RECORDS FOR THE EXERCISE.
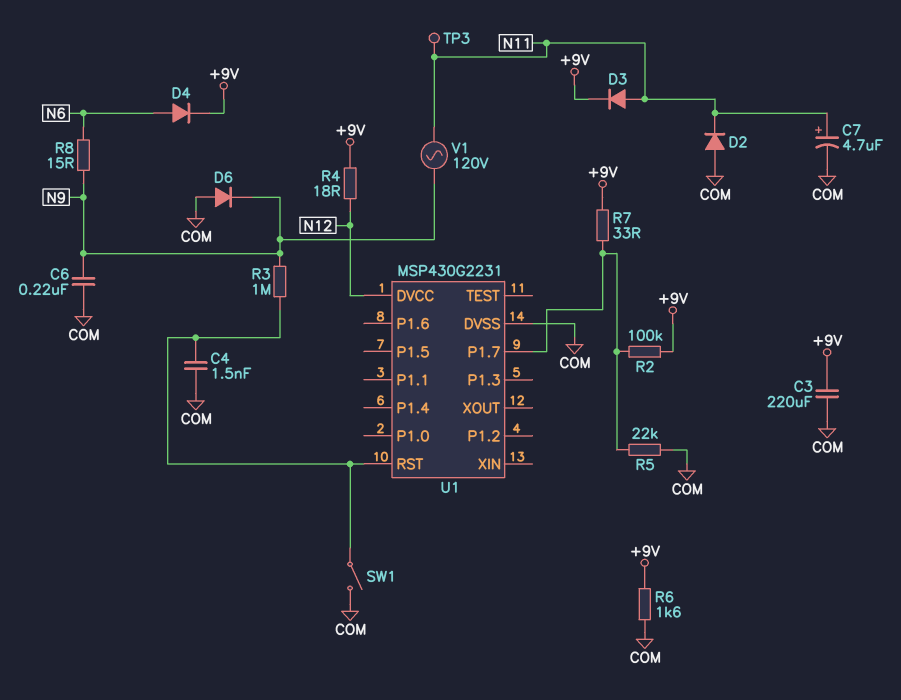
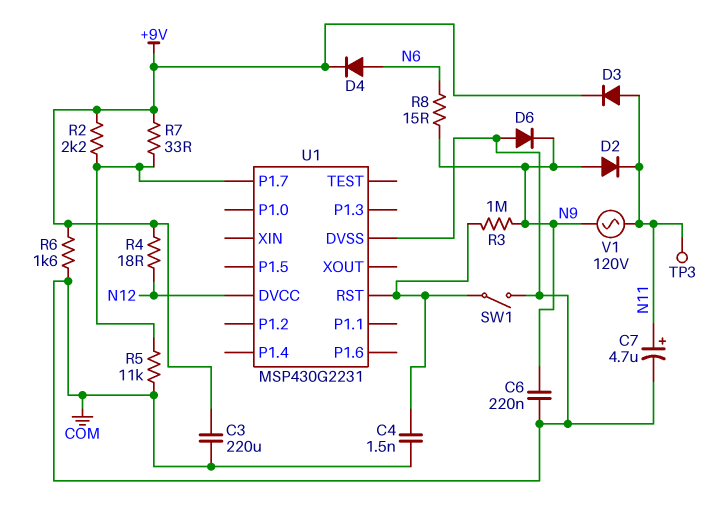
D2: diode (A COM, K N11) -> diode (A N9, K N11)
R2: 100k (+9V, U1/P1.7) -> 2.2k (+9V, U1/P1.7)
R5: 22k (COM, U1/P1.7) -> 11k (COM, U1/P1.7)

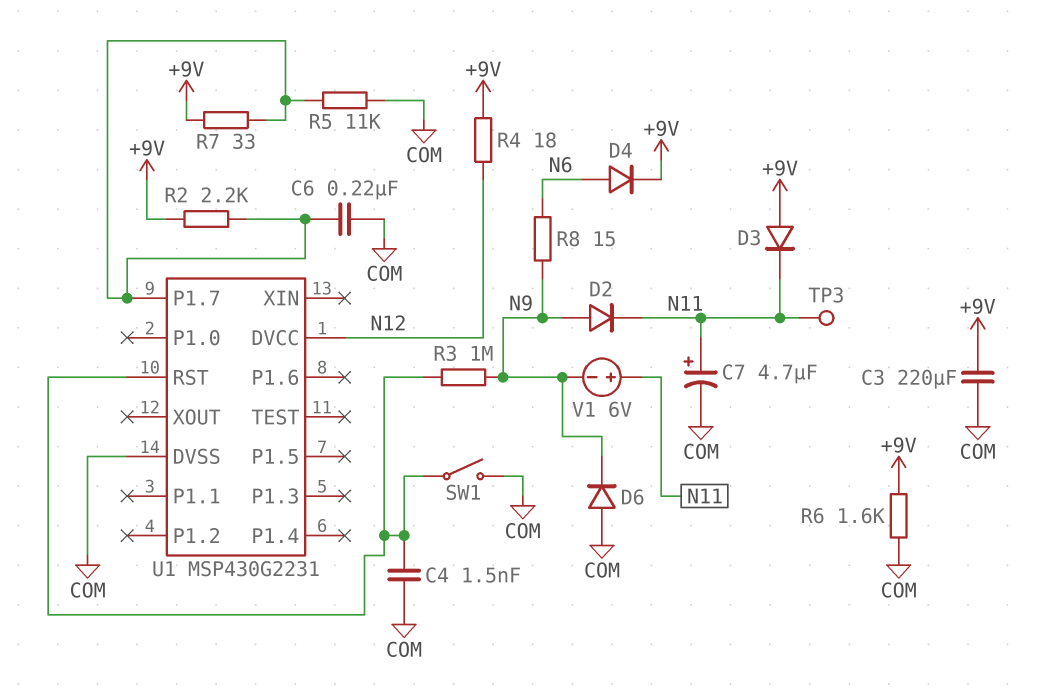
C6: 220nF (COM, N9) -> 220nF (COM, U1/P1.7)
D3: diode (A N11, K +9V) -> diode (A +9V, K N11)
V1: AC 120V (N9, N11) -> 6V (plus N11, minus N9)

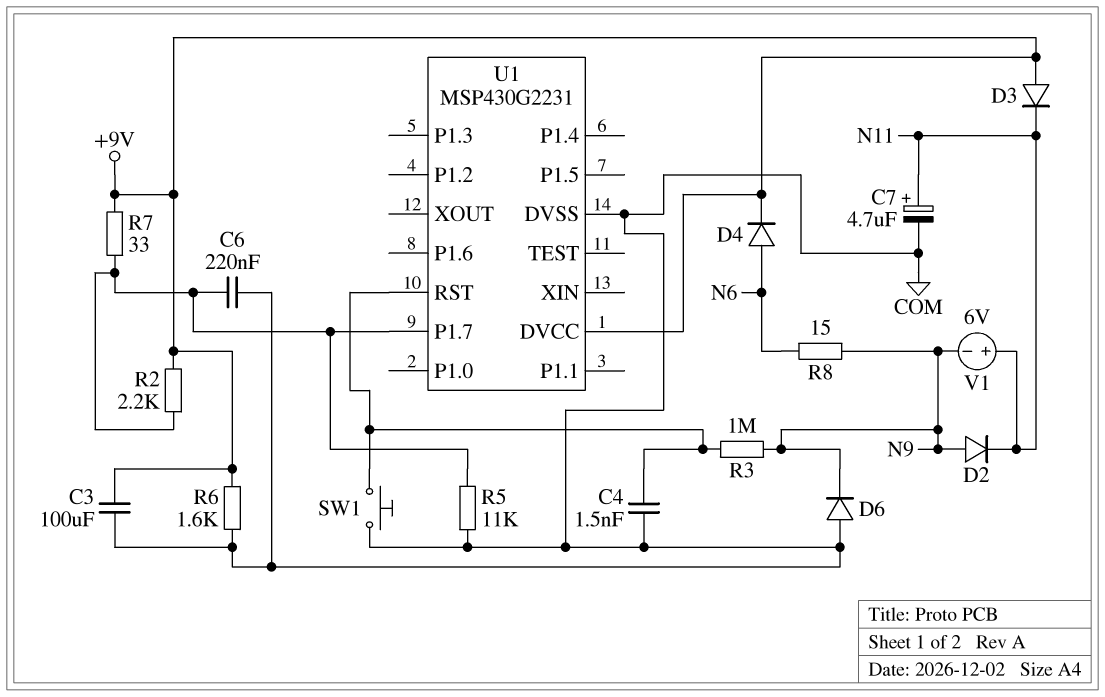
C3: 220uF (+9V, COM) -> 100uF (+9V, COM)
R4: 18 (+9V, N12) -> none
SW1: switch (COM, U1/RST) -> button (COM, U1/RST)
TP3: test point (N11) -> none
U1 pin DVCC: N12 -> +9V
* * *
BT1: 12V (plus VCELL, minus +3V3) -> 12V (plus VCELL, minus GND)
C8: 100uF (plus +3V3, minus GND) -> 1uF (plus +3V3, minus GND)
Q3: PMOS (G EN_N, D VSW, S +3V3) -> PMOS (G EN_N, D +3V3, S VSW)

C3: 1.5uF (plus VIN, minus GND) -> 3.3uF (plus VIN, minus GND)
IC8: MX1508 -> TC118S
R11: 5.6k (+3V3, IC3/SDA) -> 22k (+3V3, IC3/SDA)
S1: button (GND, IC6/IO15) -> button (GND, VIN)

TASK DIRECTIONS.
Would you please work out how many lines of the data hold "minus"? Reply with the number alone.

REPLY TO THE EXERCISE.
4